** Start **

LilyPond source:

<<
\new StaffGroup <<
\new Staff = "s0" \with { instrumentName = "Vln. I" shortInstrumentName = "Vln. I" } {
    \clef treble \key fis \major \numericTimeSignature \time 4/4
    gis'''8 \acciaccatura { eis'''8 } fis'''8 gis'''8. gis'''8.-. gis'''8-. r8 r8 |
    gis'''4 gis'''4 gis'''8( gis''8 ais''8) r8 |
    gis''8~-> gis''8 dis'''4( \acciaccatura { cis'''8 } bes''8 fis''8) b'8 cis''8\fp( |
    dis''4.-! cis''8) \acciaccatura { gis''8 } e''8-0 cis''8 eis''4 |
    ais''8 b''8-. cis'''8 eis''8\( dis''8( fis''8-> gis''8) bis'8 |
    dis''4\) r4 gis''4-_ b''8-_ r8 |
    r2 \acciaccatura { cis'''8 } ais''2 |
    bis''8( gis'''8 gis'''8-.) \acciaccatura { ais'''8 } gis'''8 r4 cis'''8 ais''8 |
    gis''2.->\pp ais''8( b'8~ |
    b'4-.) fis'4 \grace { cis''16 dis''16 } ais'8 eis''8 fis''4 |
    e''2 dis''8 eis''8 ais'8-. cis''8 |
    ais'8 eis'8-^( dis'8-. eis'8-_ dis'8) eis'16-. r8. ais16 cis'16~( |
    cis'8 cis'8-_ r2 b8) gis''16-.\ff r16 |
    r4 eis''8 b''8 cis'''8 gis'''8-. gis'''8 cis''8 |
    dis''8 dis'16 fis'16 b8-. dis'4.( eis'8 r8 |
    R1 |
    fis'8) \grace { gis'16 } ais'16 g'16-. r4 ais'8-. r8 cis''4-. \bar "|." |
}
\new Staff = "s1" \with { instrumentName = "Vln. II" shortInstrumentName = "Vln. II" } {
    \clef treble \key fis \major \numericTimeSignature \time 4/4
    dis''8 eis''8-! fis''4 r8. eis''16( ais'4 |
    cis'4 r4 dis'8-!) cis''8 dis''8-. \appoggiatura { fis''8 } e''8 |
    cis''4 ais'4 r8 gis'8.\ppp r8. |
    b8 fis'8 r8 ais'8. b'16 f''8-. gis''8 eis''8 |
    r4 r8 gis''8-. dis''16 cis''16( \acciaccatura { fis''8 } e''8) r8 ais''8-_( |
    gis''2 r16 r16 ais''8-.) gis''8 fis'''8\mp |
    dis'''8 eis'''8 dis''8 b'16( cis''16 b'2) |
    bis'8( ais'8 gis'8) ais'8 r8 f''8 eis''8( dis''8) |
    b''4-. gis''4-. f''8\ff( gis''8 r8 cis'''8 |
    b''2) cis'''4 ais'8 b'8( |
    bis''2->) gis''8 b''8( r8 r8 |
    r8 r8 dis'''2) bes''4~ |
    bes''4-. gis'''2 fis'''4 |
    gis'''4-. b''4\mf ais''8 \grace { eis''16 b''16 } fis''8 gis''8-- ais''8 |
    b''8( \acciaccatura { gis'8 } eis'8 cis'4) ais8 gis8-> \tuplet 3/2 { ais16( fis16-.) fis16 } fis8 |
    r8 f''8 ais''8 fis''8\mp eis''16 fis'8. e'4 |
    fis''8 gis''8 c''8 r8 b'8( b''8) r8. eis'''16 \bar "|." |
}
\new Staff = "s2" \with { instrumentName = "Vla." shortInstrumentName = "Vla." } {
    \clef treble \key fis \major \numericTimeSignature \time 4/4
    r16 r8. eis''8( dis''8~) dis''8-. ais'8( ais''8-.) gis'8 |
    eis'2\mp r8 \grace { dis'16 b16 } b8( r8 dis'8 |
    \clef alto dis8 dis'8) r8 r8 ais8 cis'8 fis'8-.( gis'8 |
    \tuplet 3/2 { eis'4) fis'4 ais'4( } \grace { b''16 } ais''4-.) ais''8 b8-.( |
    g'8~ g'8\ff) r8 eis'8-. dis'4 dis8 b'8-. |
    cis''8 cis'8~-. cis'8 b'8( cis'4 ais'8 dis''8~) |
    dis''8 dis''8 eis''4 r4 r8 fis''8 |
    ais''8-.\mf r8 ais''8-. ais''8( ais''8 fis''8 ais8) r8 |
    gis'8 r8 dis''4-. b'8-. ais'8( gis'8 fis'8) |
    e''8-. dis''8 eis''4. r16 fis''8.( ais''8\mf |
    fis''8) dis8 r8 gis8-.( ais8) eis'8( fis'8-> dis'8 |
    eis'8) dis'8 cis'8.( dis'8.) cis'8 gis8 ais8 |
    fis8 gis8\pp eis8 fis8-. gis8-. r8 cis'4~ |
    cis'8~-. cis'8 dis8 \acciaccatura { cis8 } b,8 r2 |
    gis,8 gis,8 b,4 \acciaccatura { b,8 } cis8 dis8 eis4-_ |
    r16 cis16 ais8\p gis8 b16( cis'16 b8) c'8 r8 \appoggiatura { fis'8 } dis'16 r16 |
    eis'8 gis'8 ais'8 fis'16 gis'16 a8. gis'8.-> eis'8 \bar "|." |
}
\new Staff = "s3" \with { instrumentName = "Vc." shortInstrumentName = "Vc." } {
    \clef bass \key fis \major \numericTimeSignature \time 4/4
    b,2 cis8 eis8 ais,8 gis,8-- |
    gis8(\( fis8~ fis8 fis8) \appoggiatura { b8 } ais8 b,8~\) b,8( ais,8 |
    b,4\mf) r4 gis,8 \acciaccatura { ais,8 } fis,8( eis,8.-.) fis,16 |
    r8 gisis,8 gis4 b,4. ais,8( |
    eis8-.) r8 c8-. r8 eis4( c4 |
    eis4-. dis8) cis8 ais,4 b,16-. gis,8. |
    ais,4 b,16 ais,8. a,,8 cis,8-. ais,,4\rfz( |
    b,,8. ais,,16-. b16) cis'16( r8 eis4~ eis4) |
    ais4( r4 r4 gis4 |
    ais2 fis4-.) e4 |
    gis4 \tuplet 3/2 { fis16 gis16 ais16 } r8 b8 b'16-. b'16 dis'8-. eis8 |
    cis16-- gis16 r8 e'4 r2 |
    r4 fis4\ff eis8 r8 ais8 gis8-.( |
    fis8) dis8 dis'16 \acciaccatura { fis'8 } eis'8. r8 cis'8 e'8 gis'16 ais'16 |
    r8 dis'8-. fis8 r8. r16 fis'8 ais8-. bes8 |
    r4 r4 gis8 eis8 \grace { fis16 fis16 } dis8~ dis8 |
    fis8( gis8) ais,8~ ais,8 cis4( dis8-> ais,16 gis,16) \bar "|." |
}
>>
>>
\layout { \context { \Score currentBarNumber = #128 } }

** End **

**Your objective:**
Extract every line of the material above that contains the word "instrumentName", matching its case exactly.

**Exercise solution:**
\new Staff = "s0" \with { instrumentName = "Vln. I" shortInstrumentName = "Vln. I" } {
\new Staff = "s1" \with { instrumentName = "Vln. II" shortInstrumentName = "Vln. II" } {
\new Staff = "s2" \with { instrumentName = "Vla." shortInstrumentName = "Vla." } {
\new Staff = "s3" \with { instrumentName = "Vc." shortInstrumentName = "Vc." } {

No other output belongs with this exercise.